Work instructions >> After locating the line with "red marker: 1 -> 0" in the data that follows, return it and every later line exactly, up to and including the line with "red capsule: 9 -> 10".

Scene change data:
::::::::

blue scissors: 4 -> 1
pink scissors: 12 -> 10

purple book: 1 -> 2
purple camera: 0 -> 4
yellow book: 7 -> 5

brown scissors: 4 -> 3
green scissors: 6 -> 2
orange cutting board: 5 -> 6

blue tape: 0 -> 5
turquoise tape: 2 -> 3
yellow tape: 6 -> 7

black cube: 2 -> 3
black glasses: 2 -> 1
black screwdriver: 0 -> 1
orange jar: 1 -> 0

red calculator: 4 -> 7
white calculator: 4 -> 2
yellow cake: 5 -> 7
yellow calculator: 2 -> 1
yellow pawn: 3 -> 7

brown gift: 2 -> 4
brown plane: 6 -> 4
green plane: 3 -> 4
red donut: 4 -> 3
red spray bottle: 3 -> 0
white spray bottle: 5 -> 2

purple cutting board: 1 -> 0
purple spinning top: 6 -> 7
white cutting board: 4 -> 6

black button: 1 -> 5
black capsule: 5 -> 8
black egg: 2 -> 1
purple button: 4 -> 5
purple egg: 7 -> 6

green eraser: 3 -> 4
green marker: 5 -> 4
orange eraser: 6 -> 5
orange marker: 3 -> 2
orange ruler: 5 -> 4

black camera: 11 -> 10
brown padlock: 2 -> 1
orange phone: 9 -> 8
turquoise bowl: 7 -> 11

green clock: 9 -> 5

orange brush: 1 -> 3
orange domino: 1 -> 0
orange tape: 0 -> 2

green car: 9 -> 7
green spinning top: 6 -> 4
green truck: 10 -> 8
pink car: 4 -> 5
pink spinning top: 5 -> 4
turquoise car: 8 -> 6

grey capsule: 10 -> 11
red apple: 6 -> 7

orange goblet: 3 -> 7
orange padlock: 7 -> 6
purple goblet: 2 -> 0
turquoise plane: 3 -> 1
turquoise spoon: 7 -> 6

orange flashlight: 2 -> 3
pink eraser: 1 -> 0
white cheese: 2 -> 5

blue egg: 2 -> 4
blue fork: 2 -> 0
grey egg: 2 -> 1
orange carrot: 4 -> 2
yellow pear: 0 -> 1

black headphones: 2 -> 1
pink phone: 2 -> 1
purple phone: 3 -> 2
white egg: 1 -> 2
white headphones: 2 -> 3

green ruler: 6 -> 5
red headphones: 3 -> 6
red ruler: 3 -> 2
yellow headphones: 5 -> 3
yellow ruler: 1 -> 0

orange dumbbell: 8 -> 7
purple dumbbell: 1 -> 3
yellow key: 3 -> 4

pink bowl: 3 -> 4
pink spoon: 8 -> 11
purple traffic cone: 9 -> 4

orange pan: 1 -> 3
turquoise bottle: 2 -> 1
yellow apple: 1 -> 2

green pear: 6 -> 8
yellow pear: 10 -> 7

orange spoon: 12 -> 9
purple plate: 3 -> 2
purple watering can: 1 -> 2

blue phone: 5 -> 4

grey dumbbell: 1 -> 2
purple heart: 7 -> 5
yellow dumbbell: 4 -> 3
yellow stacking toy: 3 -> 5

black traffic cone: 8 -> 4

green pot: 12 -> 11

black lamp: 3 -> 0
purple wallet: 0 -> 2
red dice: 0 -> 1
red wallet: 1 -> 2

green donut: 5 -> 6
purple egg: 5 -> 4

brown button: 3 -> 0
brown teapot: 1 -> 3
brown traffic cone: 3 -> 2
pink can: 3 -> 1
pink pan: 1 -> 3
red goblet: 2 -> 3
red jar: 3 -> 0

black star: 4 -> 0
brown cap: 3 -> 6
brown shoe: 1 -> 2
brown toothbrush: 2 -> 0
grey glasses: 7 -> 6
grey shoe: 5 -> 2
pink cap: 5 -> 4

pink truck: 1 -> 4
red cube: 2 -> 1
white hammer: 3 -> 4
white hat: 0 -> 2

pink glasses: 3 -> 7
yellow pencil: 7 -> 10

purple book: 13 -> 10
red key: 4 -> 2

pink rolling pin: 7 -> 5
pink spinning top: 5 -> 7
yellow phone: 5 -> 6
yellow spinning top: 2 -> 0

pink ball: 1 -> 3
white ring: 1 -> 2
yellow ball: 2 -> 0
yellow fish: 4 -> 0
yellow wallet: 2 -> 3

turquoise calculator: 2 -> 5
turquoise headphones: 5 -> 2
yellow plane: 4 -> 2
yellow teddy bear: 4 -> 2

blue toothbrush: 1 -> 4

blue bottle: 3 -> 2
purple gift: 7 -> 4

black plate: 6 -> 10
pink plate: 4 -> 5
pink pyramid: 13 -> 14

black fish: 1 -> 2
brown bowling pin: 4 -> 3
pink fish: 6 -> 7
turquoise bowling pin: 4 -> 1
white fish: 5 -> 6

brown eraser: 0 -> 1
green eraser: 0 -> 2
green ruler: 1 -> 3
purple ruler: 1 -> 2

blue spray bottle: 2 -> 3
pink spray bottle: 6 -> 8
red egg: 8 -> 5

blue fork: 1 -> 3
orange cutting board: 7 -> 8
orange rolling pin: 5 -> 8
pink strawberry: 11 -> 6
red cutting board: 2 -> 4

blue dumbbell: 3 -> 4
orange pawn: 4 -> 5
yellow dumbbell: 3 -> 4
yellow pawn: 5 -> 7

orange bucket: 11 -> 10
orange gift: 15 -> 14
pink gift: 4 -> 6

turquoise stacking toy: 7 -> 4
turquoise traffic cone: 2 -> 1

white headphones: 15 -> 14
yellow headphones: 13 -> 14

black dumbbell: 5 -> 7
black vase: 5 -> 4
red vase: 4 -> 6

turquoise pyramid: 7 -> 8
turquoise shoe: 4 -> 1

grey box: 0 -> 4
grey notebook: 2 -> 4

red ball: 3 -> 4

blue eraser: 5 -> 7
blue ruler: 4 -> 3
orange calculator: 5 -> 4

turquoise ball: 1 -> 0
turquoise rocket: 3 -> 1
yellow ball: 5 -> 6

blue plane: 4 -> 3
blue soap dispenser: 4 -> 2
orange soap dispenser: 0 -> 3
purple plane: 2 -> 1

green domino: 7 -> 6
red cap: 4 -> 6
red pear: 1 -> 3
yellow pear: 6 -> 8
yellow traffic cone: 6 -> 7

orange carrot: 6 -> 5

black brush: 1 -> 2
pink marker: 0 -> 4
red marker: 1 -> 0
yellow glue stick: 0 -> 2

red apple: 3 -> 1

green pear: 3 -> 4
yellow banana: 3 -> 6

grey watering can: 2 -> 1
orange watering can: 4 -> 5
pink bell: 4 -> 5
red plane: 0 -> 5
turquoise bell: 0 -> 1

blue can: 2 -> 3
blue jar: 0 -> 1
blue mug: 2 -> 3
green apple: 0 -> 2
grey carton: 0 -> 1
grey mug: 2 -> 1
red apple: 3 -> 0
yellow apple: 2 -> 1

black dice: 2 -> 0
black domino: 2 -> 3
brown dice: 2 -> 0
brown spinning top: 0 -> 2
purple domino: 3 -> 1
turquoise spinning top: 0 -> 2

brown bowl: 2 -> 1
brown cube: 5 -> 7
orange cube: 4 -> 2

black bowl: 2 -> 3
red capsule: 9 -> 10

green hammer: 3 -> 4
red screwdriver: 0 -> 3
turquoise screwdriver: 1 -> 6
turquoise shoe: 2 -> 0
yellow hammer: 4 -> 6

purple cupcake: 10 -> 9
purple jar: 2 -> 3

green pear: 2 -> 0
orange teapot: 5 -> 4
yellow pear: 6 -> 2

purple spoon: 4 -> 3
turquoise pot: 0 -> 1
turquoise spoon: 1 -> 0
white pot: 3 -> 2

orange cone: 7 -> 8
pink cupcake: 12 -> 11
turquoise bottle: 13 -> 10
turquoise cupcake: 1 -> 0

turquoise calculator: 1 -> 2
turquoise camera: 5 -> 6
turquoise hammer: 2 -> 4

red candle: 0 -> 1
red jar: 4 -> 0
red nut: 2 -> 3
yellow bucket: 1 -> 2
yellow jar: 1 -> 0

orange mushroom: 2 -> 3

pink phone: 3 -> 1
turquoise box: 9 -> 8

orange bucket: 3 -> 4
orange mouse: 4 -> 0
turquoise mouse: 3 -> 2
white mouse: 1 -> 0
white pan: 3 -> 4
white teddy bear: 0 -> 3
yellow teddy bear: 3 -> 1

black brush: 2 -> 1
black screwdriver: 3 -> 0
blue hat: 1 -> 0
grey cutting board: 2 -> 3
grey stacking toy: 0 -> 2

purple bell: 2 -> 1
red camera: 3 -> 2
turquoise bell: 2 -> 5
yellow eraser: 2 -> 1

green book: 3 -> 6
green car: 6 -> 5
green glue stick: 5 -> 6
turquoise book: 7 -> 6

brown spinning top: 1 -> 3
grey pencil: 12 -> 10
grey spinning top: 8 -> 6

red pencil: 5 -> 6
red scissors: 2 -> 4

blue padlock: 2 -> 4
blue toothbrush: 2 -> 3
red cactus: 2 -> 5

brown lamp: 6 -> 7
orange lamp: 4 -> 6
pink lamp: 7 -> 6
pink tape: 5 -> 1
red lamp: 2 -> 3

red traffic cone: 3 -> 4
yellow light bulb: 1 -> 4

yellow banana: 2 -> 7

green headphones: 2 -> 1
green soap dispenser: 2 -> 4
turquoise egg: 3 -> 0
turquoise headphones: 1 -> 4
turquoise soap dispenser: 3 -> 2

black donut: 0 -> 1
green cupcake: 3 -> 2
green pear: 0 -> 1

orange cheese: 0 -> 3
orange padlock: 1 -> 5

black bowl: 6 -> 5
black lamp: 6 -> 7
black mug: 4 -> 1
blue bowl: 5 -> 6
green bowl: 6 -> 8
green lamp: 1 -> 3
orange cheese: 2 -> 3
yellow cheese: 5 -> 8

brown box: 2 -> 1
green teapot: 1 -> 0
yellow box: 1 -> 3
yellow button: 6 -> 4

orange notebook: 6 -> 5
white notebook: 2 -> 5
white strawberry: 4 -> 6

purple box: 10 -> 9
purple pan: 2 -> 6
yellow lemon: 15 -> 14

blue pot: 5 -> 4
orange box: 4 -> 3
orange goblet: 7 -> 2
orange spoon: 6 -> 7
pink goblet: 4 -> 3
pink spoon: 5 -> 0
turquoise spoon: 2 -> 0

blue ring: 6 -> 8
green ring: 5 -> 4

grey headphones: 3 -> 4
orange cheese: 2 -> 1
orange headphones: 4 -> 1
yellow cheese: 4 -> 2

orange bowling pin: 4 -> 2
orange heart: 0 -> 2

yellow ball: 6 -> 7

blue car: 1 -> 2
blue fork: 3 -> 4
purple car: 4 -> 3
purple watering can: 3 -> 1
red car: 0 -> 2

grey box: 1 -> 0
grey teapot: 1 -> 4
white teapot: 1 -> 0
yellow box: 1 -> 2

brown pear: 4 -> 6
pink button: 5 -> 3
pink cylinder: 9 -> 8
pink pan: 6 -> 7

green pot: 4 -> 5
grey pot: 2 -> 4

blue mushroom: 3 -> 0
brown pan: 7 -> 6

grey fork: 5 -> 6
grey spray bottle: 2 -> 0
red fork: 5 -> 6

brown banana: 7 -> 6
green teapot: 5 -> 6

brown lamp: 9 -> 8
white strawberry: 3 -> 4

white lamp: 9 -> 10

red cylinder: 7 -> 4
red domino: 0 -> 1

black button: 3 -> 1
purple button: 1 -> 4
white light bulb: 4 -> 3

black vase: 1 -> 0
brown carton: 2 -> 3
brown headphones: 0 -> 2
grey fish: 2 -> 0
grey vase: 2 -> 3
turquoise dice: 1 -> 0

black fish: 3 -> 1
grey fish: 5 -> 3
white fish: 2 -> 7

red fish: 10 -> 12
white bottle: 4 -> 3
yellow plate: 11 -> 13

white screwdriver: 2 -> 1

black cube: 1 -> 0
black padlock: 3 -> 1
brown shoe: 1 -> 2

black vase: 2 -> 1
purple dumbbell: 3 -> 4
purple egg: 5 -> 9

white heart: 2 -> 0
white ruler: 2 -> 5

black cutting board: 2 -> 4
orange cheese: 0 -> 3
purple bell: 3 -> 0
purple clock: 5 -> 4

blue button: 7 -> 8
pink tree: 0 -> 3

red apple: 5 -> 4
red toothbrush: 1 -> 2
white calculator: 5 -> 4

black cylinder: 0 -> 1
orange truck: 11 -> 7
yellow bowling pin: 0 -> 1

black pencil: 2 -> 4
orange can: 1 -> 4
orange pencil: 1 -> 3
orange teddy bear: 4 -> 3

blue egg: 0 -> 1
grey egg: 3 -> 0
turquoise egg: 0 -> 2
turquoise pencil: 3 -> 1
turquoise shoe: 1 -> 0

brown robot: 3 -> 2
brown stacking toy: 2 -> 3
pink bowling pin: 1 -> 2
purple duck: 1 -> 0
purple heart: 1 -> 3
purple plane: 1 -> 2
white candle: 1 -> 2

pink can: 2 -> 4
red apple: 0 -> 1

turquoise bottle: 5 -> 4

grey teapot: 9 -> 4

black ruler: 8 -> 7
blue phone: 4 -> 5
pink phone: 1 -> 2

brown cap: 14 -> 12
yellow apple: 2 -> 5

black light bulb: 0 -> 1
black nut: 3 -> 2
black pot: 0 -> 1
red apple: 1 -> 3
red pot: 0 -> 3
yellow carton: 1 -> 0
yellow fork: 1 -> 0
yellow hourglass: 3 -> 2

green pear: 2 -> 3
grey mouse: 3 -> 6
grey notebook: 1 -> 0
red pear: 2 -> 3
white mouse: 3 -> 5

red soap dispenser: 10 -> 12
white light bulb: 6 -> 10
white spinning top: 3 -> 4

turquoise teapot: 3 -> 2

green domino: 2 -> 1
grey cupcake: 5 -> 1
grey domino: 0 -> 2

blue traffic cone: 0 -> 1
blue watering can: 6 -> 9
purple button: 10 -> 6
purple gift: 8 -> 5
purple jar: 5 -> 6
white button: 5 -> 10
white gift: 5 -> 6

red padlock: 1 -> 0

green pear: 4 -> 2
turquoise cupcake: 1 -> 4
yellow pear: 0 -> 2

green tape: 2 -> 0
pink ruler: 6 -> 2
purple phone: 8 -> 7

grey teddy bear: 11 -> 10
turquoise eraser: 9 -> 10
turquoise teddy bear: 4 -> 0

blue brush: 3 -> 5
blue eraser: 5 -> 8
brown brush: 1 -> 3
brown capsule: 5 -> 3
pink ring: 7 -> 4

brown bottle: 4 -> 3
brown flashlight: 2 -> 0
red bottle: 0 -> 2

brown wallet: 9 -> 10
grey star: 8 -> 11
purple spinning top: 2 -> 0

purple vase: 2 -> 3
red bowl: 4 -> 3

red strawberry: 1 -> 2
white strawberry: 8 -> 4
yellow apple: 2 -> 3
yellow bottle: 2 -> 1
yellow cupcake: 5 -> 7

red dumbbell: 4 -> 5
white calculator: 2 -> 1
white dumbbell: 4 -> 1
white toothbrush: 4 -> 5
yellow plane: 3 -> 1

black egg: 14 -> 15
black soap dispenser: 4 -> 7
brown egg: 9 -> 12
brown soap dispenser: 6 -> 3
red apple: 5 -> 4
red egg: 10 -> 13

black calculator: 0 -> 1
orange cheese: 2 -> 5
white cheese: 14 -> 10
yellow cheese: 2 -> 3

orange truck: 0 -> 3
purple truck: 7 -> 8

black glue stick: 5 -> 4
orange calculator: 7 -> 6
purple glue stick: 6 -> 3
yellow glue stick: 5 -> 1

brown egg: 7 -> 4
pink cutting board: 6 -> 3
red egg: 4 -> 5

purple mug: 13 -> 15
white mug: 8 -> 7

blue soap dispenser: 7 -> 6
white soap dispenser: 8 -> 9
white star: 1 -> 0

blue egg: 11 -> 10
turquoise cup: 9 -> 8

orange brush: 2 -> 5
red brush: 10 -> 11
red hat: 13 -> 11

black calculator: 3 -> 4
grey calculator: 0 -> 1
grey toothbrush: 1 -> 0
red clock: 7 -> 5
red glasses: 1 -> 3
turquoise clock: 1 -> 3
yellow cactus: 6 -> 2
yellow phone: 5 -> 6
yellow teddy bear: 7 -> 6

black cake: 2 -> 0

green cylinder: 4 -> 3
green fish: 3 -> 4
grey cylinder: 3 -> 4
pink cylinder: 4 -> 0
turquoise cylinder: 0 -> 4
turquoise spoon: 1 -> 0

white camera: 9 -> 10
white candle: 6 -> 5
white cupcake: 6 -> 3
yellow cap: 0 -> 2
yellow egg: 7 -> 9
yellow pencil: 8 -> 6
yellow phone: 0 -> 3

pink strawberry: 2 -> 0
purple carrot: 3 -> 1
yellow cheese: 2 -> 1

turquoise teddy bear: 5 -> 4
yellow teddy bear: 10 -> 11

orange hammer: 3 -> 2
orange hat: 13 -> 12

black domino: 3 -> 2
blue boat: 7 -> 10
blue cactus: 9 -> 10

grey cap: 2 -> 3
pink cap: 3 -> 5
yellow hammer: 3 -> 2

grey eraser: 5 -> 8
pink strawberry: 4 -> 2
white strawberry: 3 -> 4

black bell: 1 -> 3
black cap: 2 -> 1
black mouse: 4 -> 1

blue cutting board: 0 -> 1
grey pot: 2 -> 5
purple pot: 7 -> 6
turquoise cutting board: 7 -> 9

::::::::

The answer >>
red marker: 1 -> 0
yellow glue stick: 0 -> 2

red apple: 3 -> 1

green pear: 3 -> 4
yellow banana: 3 -> 6

grey watering can: 2 -> 1
orange watering can: 4 -> 5
pink bell: 4 -> 5
red plane: 0 -> 5
turquoise bell: 0 -> 1

blue can: 2 -> 3
blue jar: 0 -> 1
blue mug: 2 -> 3
green apple: 0 -> 2
grey carton: 0 -> 1
grey mug: 2 -> 1
red apple: 3 -> 0
yellow apple: 2 -> 1

black dice: 2 -> 0
black domino: 2 -> 3
brown dice: 2 -> 0
brown spinning top: 0 -> 2
purple domino: 3 -> 1
turquoise spinning top: 0 -> 2

brown bowl: 2 -> 1
brown cube: 5 -> 7
orange cube: 4 -> 2

black bowl: 2 -> 3
red capsule: 9 -> 10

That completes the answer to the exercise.